WORK TO DO: Convert all of the rows below into a JSON list of strings, one string per line, with blank lines omitted.
┏━━
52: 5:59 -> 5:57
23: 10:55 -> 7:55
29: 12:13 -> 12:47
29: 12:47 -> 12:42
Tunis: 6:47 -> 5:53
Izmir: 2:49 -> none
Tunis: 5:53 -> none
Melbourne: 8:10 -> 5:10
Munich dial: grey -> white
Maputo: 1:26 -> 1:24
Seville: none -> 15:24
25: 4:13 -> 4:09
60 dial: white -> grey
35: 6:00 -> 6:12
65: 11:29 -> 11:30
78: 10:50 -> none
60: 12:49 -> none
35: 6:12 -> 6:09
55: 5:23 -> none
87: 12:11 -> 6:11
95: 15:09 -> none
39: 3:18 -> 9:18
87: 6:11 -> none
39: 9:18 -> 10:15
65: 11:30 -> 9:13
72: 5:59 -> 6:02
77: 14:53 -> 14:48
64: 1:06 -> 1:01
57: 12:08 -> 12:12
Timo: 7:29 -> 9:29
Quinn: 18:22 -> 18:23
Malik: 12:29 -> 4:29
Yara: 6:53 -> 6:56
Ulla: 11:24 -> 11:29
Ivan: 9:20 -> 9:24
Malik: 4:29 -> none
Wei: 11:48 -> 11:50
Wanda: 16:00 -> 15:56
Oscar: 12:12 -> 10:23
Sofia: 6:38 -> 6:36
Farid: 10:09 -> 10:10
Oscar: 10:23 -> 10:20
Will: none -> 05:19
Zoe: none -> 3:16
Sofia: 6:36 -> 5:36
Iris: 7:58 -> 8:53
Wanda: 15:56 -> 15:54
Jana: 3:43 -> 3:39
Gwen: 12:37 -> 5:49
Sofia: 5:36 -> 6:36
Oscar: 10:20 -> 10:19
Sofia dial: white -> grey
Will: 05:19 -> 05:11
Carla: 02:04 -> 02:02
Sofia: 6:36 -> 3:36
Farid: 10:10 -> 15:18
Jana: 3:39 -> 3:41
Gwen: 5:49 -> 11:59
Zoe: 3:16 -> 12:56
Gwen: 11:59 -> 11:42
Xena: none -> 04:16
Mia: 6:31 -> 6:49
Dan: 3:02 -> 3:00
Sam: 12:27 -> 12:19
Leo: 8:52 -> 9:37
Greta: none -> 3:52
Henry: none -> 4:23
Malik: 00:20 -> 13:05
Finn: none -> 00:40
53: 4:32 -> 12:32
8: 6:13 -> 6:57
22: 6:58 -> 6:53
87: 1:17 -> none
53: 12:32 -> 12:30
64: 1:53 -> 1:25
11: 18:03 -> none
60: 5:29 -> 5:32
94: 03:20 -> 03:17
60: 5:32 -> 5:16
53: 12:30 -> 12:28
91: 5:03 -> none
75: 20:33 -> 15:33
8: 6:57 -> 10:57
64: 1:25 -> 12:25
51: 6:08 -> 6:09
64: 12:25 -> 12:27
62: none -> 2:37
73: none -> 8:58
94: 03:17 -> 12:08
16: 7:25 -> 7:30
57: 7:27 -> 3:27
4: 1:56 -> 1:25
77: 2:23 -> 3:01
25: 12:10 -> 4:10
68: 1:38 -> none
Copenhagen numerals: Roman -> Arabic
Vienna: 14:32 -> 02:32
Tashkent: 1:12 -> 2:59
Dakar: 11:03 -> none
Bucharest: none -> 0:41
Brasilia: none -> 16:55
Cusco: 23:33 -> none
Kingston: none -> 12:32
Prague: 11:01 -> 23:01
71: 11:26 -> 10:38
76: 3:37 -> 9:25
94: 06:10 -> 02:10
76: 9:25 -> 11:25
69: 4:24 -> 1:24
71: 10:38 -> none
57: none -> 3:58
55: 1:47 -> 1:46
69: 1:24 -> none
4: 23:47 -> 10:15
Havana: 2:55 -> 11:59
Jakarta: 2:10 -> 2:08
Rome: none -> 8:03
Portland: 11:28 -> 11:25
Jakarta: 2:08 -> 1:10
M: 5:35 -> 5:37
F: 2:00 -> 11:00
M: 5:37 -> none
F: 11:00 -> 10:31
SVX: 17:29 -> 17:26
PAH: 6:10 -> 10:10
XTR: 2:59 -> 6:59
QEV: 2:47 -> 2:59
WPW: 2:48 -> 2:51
┗━━
IN RESPONSE:
[
  "52: 5:59 -> 5:57",
  "23: 10:55 -> 7:55",
  "29: 12:13 -> 12:47",
  "29: 12:47 -> 12:42",
  "Tunis: 6:47 -> 5:53",
  "Izmir: 2:49 -> none",
  "Tunis: 5:53 -> none",
  "Melbourne: 8:10 -> 5:10",
  "Munich dial: grey -> white",
  "Maputo: 1:26 -> 1:24",
  "Seville: none -> 15:24",
  "25: 4:13 -> 4:09",
  "60 dial: white -> grey",
  "35: 6:00 -> 6:12",
  "65: 11:29 -> 11:30",
  "78: 10:50 -> none",
  "60: 12:49 -> none",
  "35: 6:12 -> 6:09",
  "55: 5:23 -> none",
  "87: 12:11 -> 6:11",
  "95: 15:09 -> none",
  "39: 3:18 -> 9:18",
  "87: 6:11 -> none",
  "39: 9:18 -> 10:15",
  "65: 11:30 -> 9:13",
  "72: 5:59 -> 6:02",
  "77: 14:53 -> 14:48",
  "64: 1:06 -> 1:01",
  "57: 12:08 -> 12:12",
  "Timo: 7:29 -> 9:29",
  "Quinn: 18:22 -> 18:23",
  "Malik: 12:29 -> 4:29",
  "Yara: 6:53 -> 6:56",
  "Ulla: 11:24 -> 11:29",
  "Ivan: 9:20 -> 9:24",
  "Malik: 4:29 -> none",
  "Wei: 11:48 -> 11:50",
  "Wanda: 16:00 -> 15:56",
  "Oscar: 12:12 -> 10:23",
  "Sofia: 6:38 -> 6:36",
  "Farid: 10:09 -> 10:10",
  "Oscar: 10:23 -> 10:20",
  "Will: none -> 05:19",
  "Zoe: none -> 3:16",
  "Sofia: 6:36 -> 5:36",
  "Iris: 7:58 -> 8:53",
  "Wanda: 15:56 -> 15:54",
  "Jana: 3:43 -> 3:39",
  "Gwen: 12:37 -> 5:49",
  "Sofia: 5:36 -> 6:36",
  "Oscar: 10:20 -> 10:19",
  "Sofia dial: white -> grey",
  "Will: 05:19 -> 05:11",
  "Carla: 02:04 -> 02:02",
  "Sofia: 6:36 -> 3:36",
  "Farid: 10:10 -> 15:18",
  "Jana: 3:39 -> 3:41",
  "Gwen: 5:49 -> 11:59",
  "Zoe: 3:16 -> 12:56",
  "Gwen: 11:59 -> 11:42",
  "Xena: none -> 04:16",
  "Mia: 6:31 -> 6:49",
  "Dan: 3:02 -> 3:00",
  "Sam: 12:27 -> 12:19",
  "Leo: 8:52 -> 9:37",
  "Greta: none -> 3:52",
  "Henry: none -> 4:23",
  "Malik: 00:20 -> 13:05",
  "Finn: none -> 00:40",
  "53: 4:32 -> 12:32",
  "8: 6:13 -> 6:57",
  "22: 6:58 -> 6:53",
  "87: 1:17 -> none",
  "53: 12:32 -> 12:30",
  "64: 1:53 -> 1:25",
  "11: 18:03 -> none",
  "60: 5:29 -> 5:32",
  "94: 03:20 -> 03:17",
  "60: 5:32 -> 5:16",
  "53: 12:30 -> 12:28",
  "91: 5:03 -> none",
  "75: 20:33 -> 15:33",
  "8: 6:57 -> 10:57",
  "64: 1:25 -> 12:25",
  "51: 6:08 -> 6:09",
  "64: 12:25 -> 12:27",
  "62: none -> 2:37",
  "73: none -> 8:58",
  "94: 03:17 -> 12:08",
  "16: 7:25 -> 7:30",
  "57: 7:27 -> 3:27",
  "4: 1:56 -> 1:25",
  "77: 2:23 -> 3:01",
  "25: 12:10 -> 4:10",
  "68: 1:38 -> none",
  "Copenhagen numerals: Roman -> Arabic",
  "Vienna: 14:32 -> 02:32",
  "Tashkent: 1:12 -> 2:59",
  "Dakar: 11:03 -> none",
  "Bucharest: none -> 0:41",
  "Brasilia: none -> 16:55",
  "Cusco: 23:33 -> none",
  "Kingston: none -> 12:32",
  "Prague: 11:01 -> 23:01",
  "71: 11:26 -> 10:38",
  "76: 3:37 -> 9:25",
  "94: 06:10 -> 02:10",
  "76: 9:25 -> 11:25",
  "69: 4:24 -> 1:24",
  "71: 10:38 -> none",
  "57: none -> 3:58",
  "55: 1:47 -> 1:46",
  "69: 1:24 -> none",
  "4: 23:47 -> 10:15",
  "Havana: 2:55 -> 11:59",
  "Jakarta: 2:10 -> 2:08",
  "Rome: none -> 8:03",
  "Portland: 11:28 -> 11:25",
  "Jakarta: 2:08 -> 1:10",
  "M: 5:35 -> 5:37",
  "F: 2:00 -> 11:00",
  "M: 5:37 -> none",
  "F: 11:00 -> 10:31",
  "SVX: 17:29 -> 17:26",
  "PAH: 6:10 -> 10:10",
  "XTR: 2:59 -> 6:59",
  "QEV: 2:47 -> 2:59",
  "WPW: 2:48 -> 2:51"
]